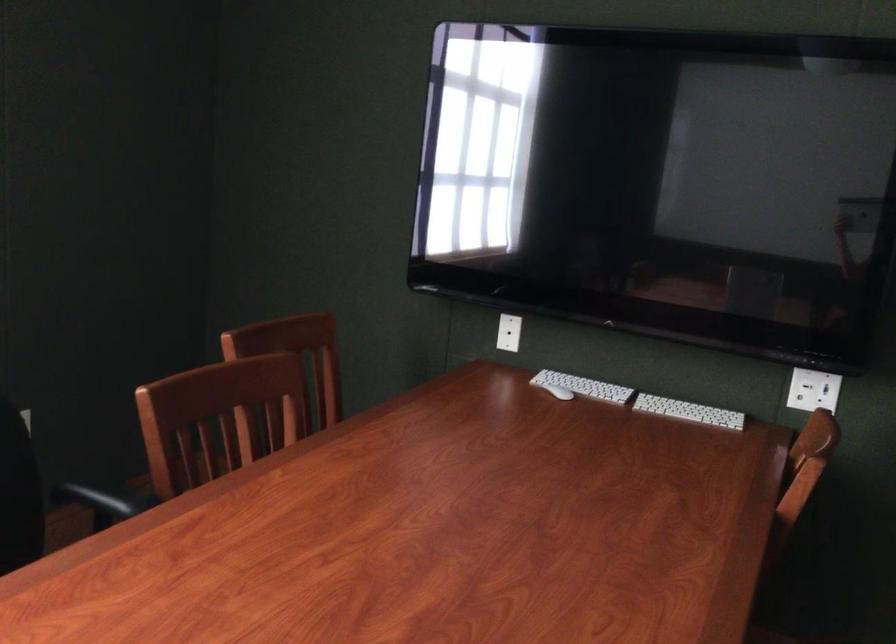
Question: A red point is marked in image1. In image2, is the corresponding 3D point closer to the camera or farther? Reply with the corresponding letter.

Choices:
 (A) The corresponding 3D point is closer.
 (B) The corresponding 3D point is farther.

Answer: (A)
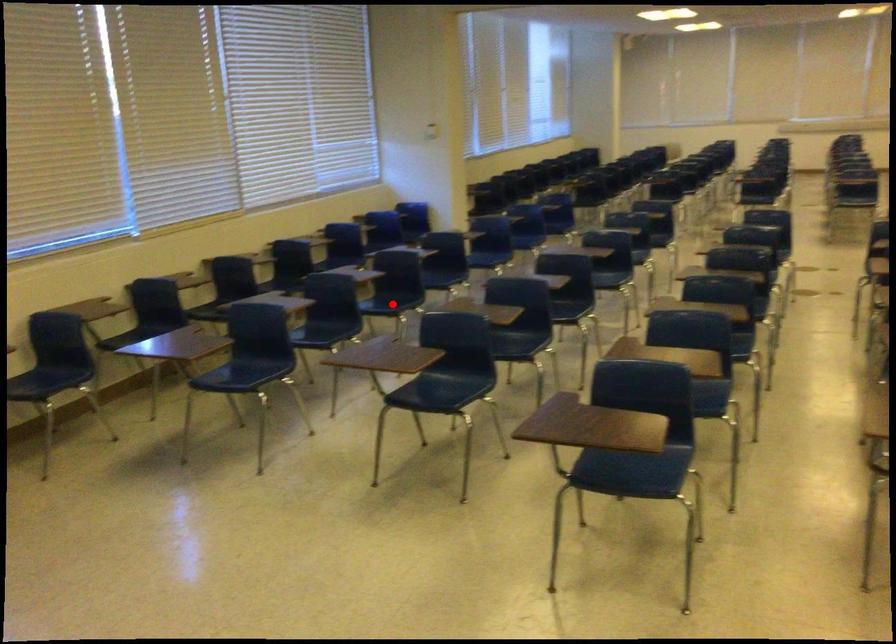
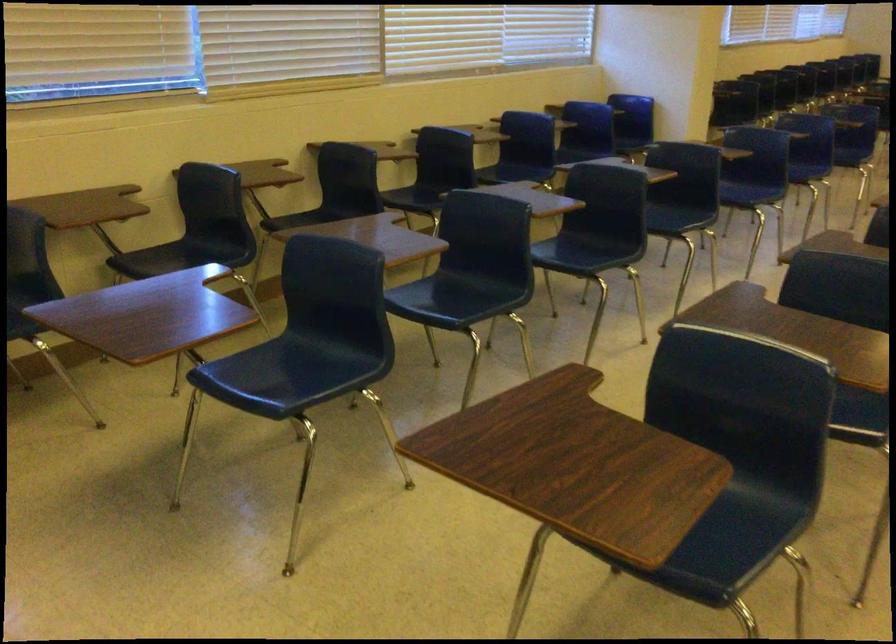
Question: I am providing you with two images of the same scene from different viewpoints. Image1 has a red point marked. In image2, the corresponding 3D location appears at what relative position? Reply with the corresponding letter.

Choices:
 (A) Closer
 (B) Farther

Answer: (A)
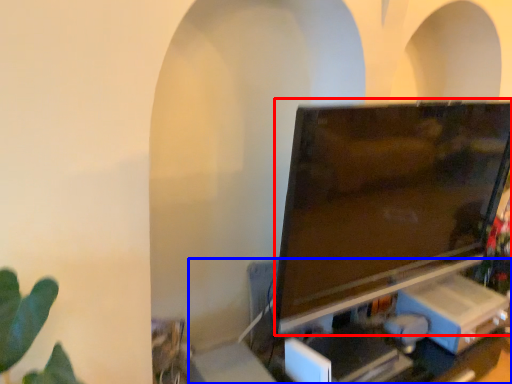
Question: Which object appears closest to the camera in this image, television (highlighted by a red box) or computer desk (highlighted by a blue box)?

Choices:
 (A) television
 (B) computer desk

Answer: (A)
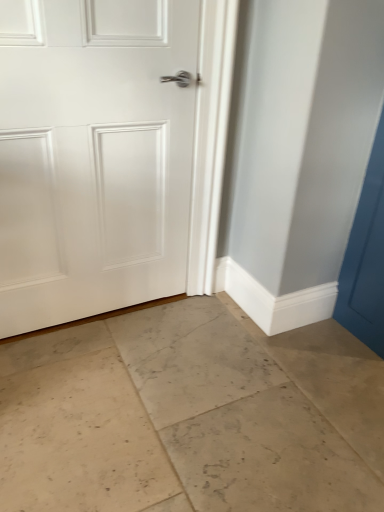
Question: Considering their positions, is beige marble floor at center located in front of or behind white matte door at center?

Choices:
 (A) front
 (B) behind

Answer: (A)

Question: Considering the positions of beige marble floor at center and white matte door at center in the image, is beige marble floor at center bigger or smaller than white matte door at center?

Choices:
 (A) big
 (B) small

Answer: (A)

Question: In terms of width, does beige marble floor at center look wider or thinner when compared to white matte door at center?

Choices:
 (A) thin
 (B) wide

Answer: (B)

Question: Is point (99, 251) positioned closer to the camera than point (82, 490)?

Choices:
 (A) farther
 (B) closer

Answer: (A)

Question: From the image's perspective, relative to beige marble floor at center, is white matte door at center above or below?

Choices:
 (A) above
 (B) below

Answer: (A)

Question: Would you say white matte door at center is inside or outside beige marble floor at center?

Choices:
 (A) inside
 (B) outside

Answer: (B)

Question: Looking at their shapes, would you say white matte door at center is wider or thinner than beige marble floor at center?

Choices:
 (A) thin
 (B) wide

Answer: (A)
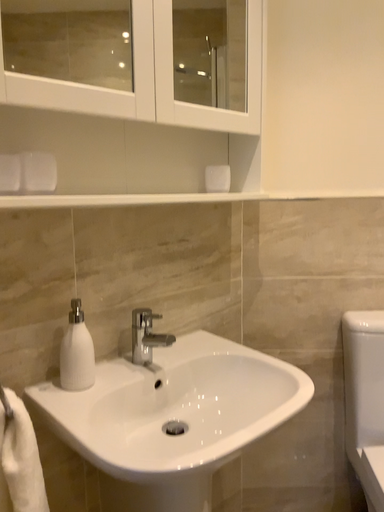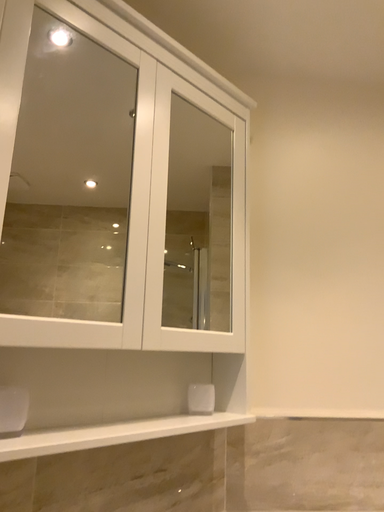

= = = =

What you need to do: Copy the data above line for line, leaving out the pictures.

Finished task:
Question: A red point is marked in image1. In image2, is the corresponding 3D point closer to the camera or farther? Reply with the corresponding letter.

Choices:
 (A) The corresponding 3D point is closer.
 (B) The corresponding 3D point is farther.

Answer: (A)
Question: I am providing you with two images of the same scene from different viewpoints. Image1 has a red point marked. In image2, the corresponding 3D location appears at what relative position? Reply with the corresponding letter.

Choices:
 (A) Closer
 (B) Farther

Answer: (A)
Question: Which object appears closest to the camera in this image, television (highlighted by a red box) or computer desk (highlighted by a blue box)?

Choices:
 (A) television
 (B) computer desk

Answer: (A)
Question: Considering their positions, is beige marble floor at center located in front of or behind white matte door at center?

Choices:
 (A) front
 (B) behind

Answer: (A)

Question: Considering the positions of beige marble floor at center and white matte door at center in the image, is beige marble floor at center bigger or smaller than white matte door at center?

Choices:
 (A) big
 (B) small

Answer: (A)

Question: In terms of width, does beige marble floor at center look wider or thinner when compared to white matte door at center?

Choices:
 (A) thin
 (B) wide

Answer: (B)

Question: Is point (99, 251) positioned closer to the camera than point (82, 490)?

Choices:
 (A) farther
 (B) closer

Answer: (A)

Question: From the image's perspective, relative to beige marble floor at center, is white matte door at center above or below?

Choices:
 (A) above
 (B) below

Answer: (A)

Question: Would you say white matte door at center is inside or outside beige marble floor at center?

Choices:
 (A) inside
 (B) outside

Answer: (B)

Question: Looking at their shapes, would you say white matte door at center is wider or thinner than beige marble floor at center?

Choices:
 (A) thin
 (B) wide

Answer: (A)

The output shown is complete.